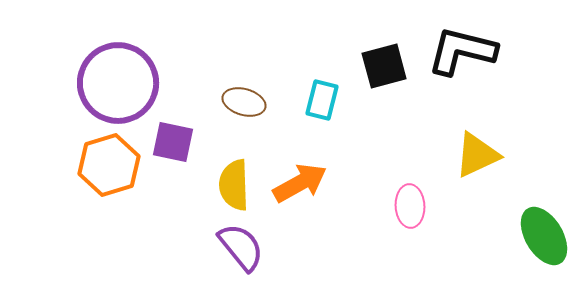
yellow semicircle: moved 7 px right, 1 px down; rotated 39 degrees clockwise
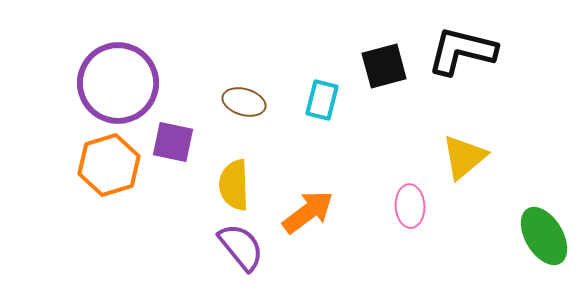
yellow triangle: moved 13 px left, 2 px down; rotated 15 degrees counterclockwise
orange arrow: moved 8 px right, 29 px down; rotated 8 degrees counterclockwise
---
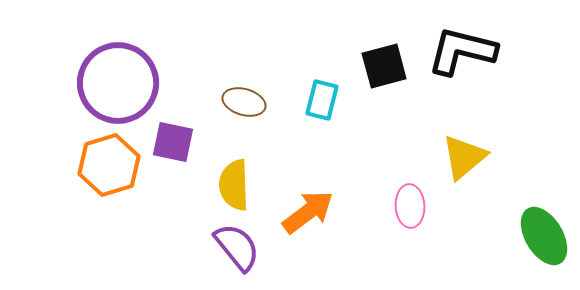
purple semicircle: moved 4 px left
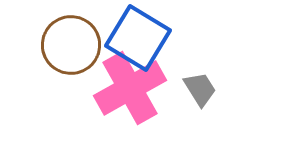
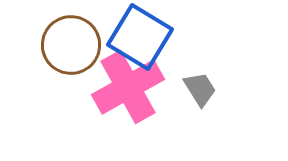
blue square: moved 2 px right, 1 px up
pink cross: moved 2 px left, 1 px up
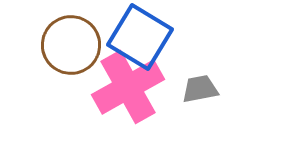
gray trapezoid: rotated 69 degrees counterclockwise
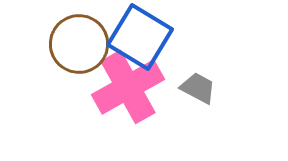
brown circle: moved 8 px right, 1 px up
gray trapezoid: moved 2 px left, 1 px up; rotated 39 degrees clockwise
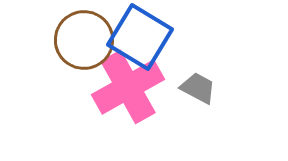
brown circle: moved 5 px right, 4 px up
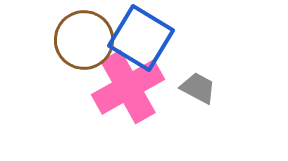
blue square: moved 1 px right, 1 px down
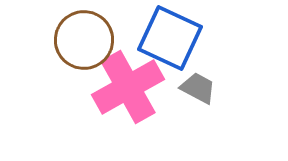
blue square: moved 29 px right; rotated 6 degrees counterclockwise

=== Aim of the task ===
Write out the lines of the listing between the line holding "brown circle: moved 8 px right, 1 px up" and the line holding "blue square: moved 29", inclusive, leaving the pictures out of your answer.

=== Worked solution ===
brown circle: moved 8 px right, 1 px up
gray trapezoid: moved 2 px left, 1 px up; rotated 39 degrees clockwise
brown circle: moved 5 px right, 4 px up
blue square: moved 1 px right, 1 px down
blue square: moved 29 px right; rotated 6 degrees counterclockwise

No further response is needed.